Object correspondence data
▬▬▬▬▬▬▬▬▬▬

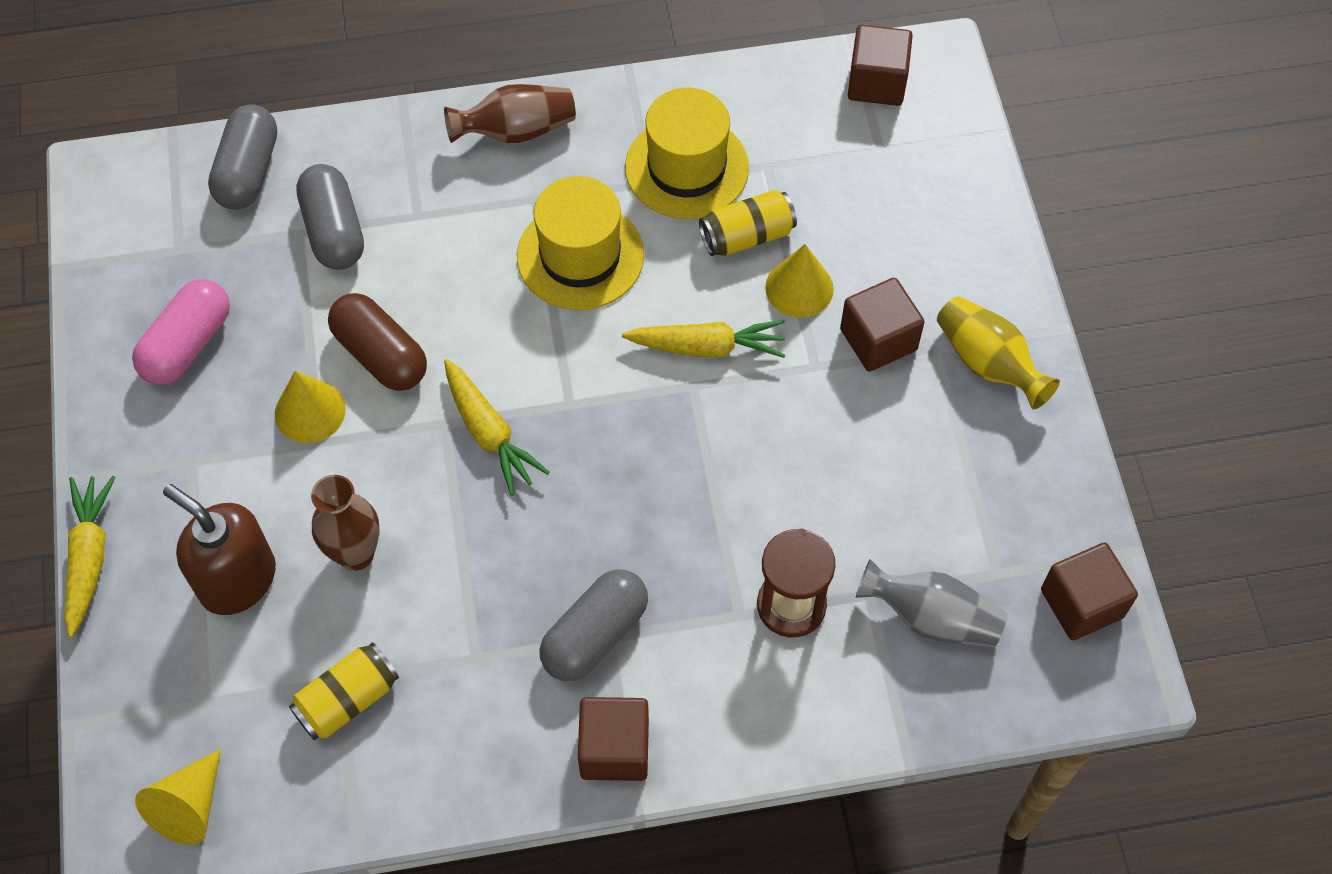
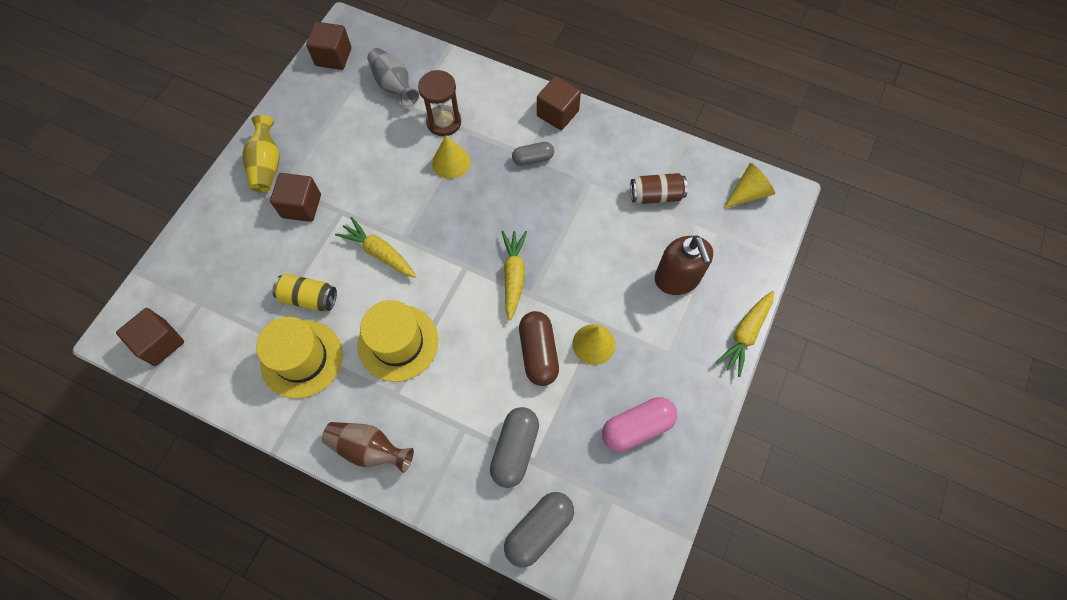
camera: 145 degrees left, 5 degrees up
yellow can [289,642,399,740] -> brown can [630,173,688,204]
brown vase [311,475,380,571] -> none
grey capsule [539,569,648,681] -> grey capsule [512,142,554,166], size x0.64
yellow cone [765,244,834,318] -> yellow cone moved to [432,136,470,179]

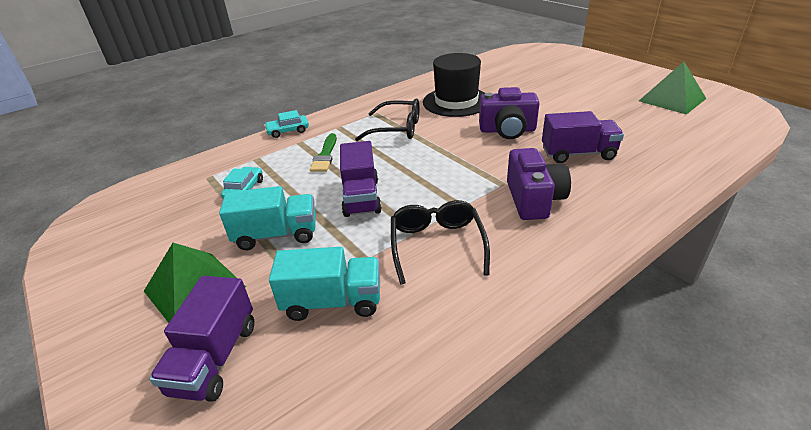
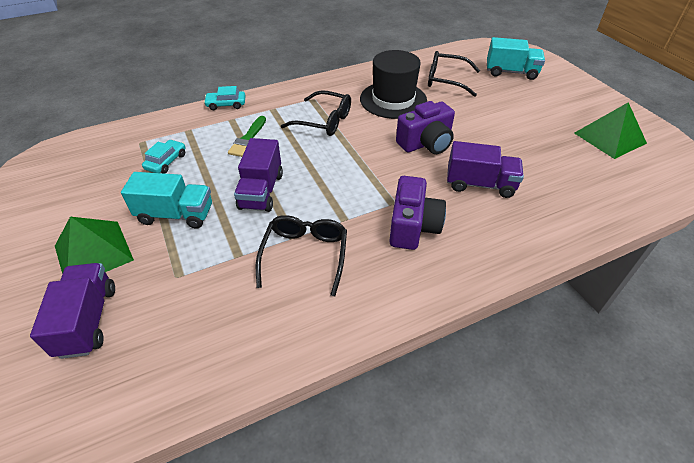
camera: 10 degrees right, 10 degrees up
purple truck [149,276,254,402] -> purple truck turned 150 degrees clockwise [30,263,115,359]
turquoise truck [269,247,380,321] -> turquoise truck moved to [487,37,545,80]
purple camera [479,87,540,139] -> purple camera turned 45 degrees counterclockwise [396,101,455,154]
none -> black glasses [428,51,480,97]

▬▬▬▬▬▬▬▬▬▬

This calls for each record above to be set down exactly, with the images skipped.

— OUTPUT —
camera: 145 degrees left, 5 degrees up
yellow can [289,642,399,740] -> brown can [630,173,688,204]
brown vase [311,475,380,571] -> none
grey capsule [539,569,648,681] -> grey capsule [512,142,554,166], size x0.64
yellow cone [765,244,834,318] -> yellow cone moved to [432,136,470,179]

camera: 10 degrees right, 10 degrees up
purple truck [149,276,254,402] -> purple truck turned 150 degrees clockwise [30,263,115,359]
turquoise truck [269,247,380,321] -> turquoise truck moved to [487,37,545,80]
purple camera [479,87,540,139] -> purple camera turned 45 degrees counterclockwise [396,101,455,154]
none -> black glasses [428,51,480,97]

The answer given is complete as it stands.